= PROBLEM TO SOLVE =
Pictures stay out of the copy. Repeat exactly the lines from the first entry below through the line that contains "camera: 20 degrees right, 5 degrees down", and nothing beyond.

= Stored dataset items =
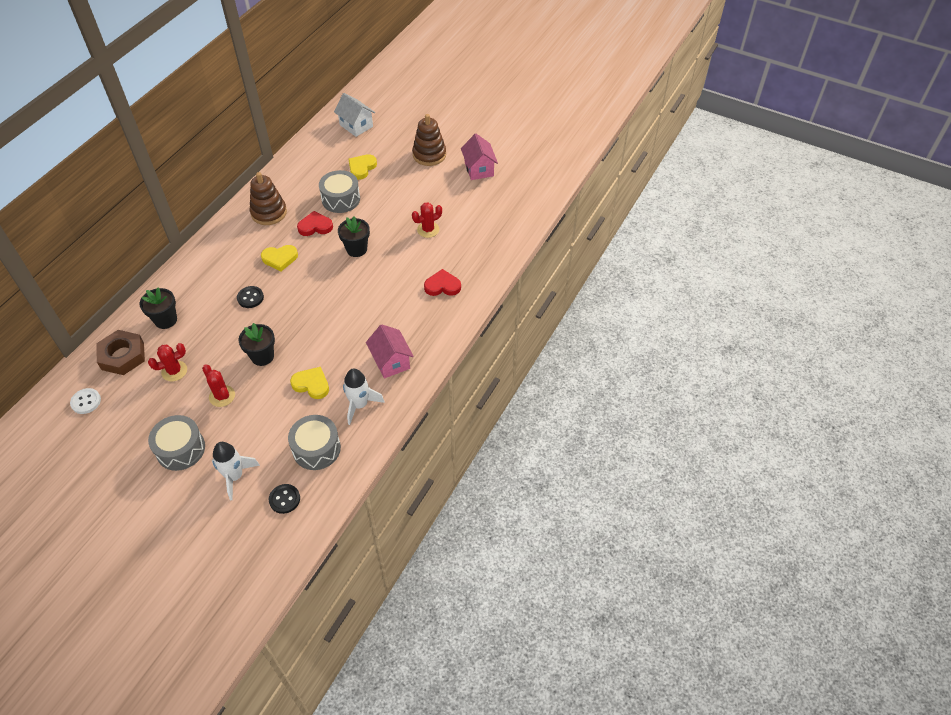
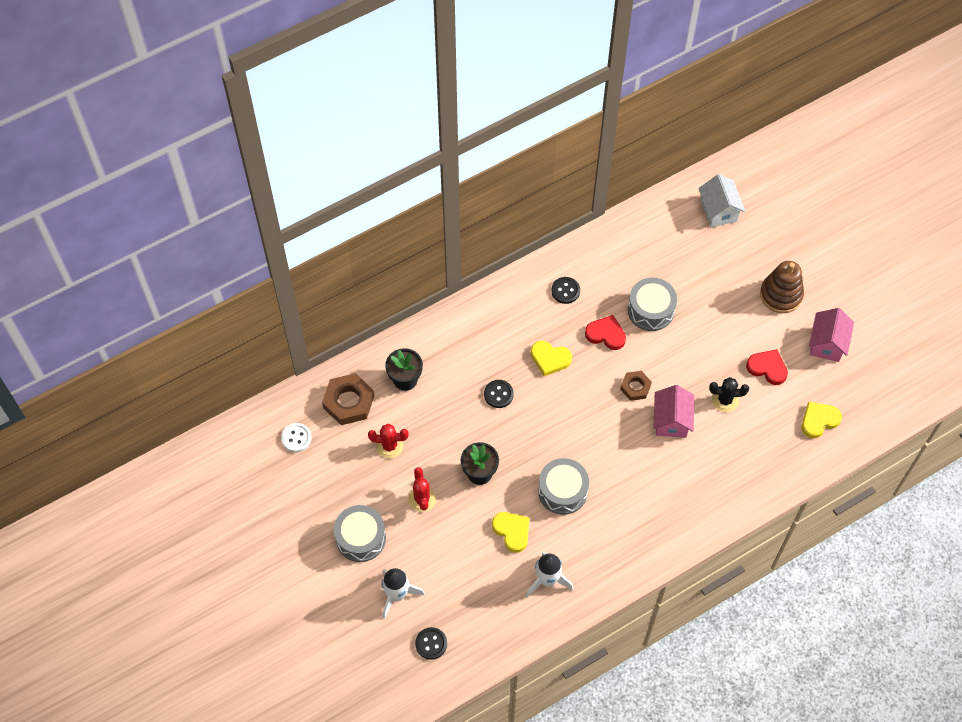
camera: 30 degrees right, 10 degrees up
(269, 213) = (565, 291): brown stacking toy -> black button
(316, 449) = (484, 606): grey drum -> grey drum (562, 491)
(356, 249) = (635, 387): black flower pot -> brown nut
(362, 168) = (695, 277): yellow heart -> yellow heart (819, 420)
(391, 361) = (602, 546): pink house -> pink house (671, 421)
(428, 230) = (725, 400): red cactus -> black cactus
(442, 286) = (702, 482): red heart -> red heart (767, 368)

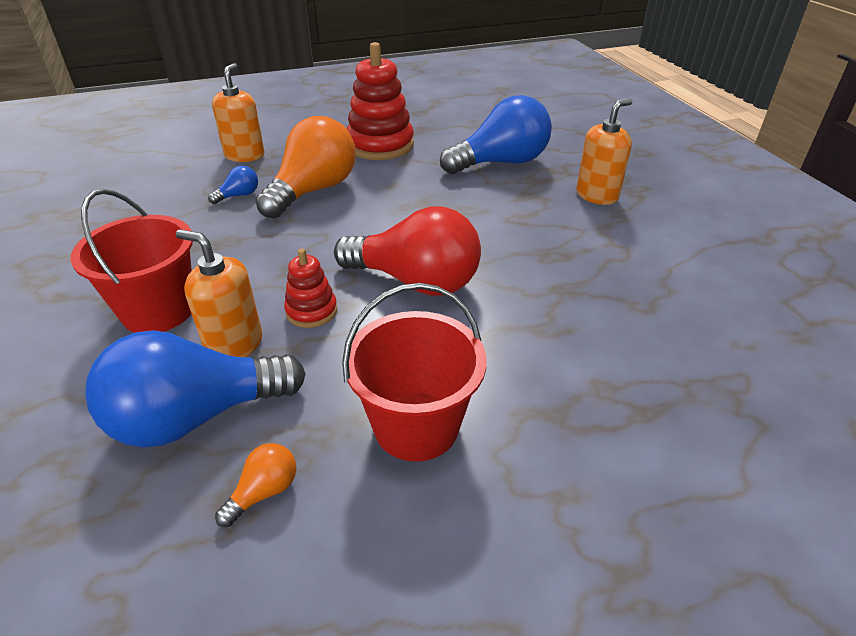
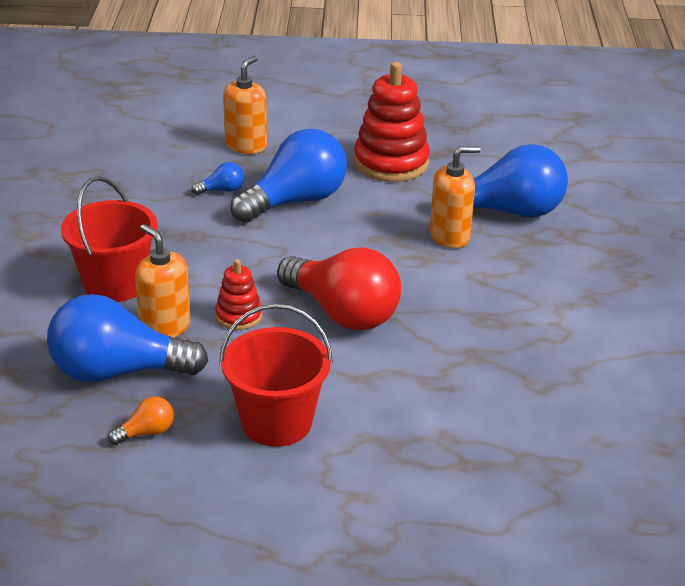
camera: 20 degrees right, 5 degrees down
(313, 190) = (295, 201): orange light bulb -> blue light bulb
(597, 195) = (584, 271): orange soap dispenser -> orange soap dispenser (450, 236)

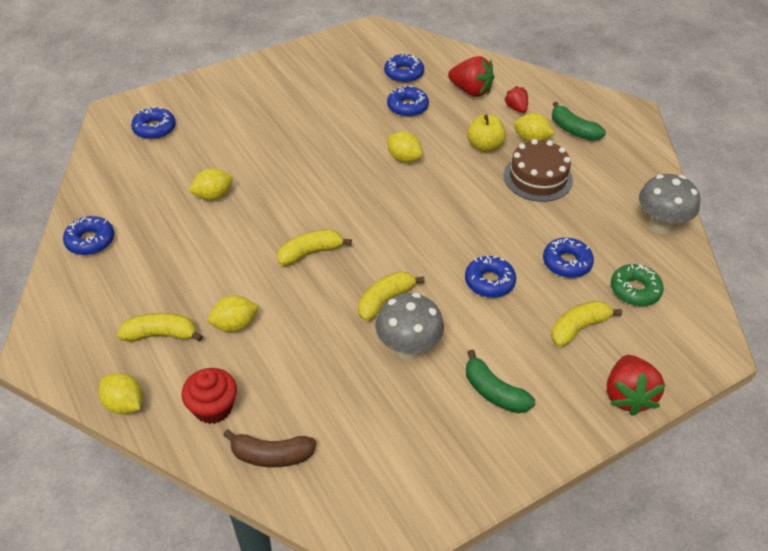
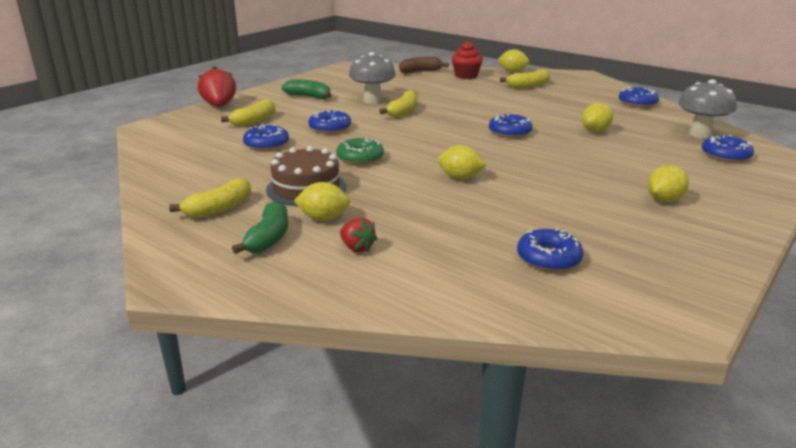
camera: 160 degrees right, 20 degrees down
(235, 325) = (490, 93): yellow lemon -> yellow lemon (664, 200)
(310, 253) = (479, 120): yellow banana -> yellow banana (219, 209)
(407, 107) = (502, 221): blue donut -> blue donut (509, 132)
(471, 91) = (434, 256): red strawberry -> none
(484, 146) = (379, 202): yellow apple -> none
(573, 130) = (268, 238): green banana -> green banana turned 75 degrees clockwise
(635, 290) = (206, 141): green donut -> green donut (360, 158)
(660, 226) = (170, 177): grey mushroom -> grey mushroom (700, 134)

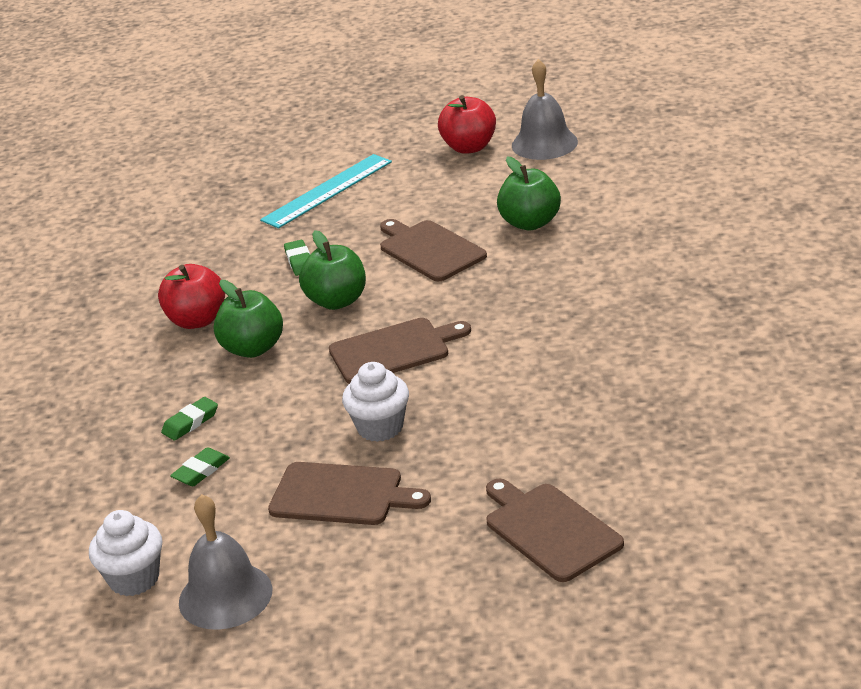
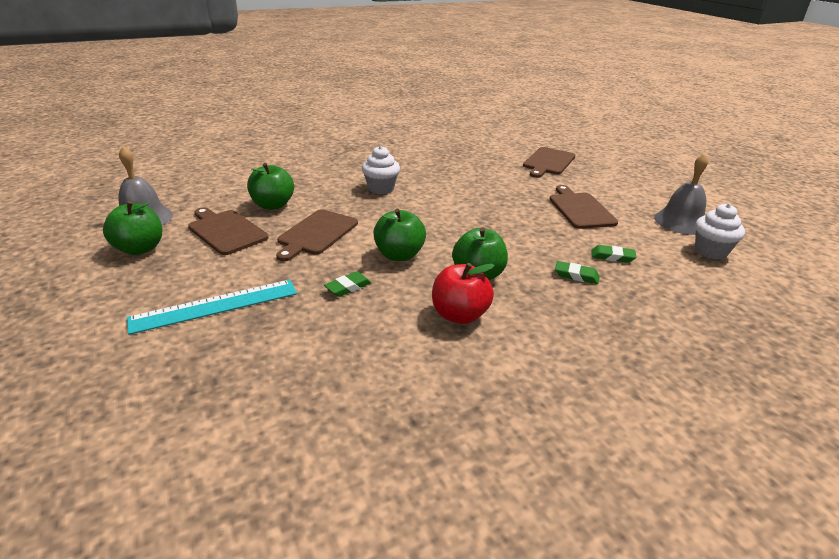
camera: 120 degrees left, 0 degrees up
(327, 191) = (215, 306): turquoise ruler -> turquoise ruler turned 45 degrees counterclockwise
(380, 427) = (519, 210): white cupcake -> white cupcake (381, 188)
(394, 350) = (444, 221): brown cutting board -> brown cutting board (226, 231)
(469, 147) = (140, 249): red apple -> green apple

= SOLVED EXERCISE =
camera: 30 degrees right, 10 degrees up
(269, 213) = (565, 291): brown stacking toy -> black button
(316, 449) = (484, 606): grey drum -> grey drum (562, 491)
(356, 249) = (635, 387): black flower pot -> brown nut
(362, 168) = (695, 277): yellow heart -> yellow heart (819, 420)
(391, 361) = (602, 546): pink house -> pink house (671, 421)
(428, 230) = (725, 400): red cactus -> black cactus
(442, 286) = (702, 482): red heart -> red heart (767, 368)

camera: 20 degrees right, 5 degrees down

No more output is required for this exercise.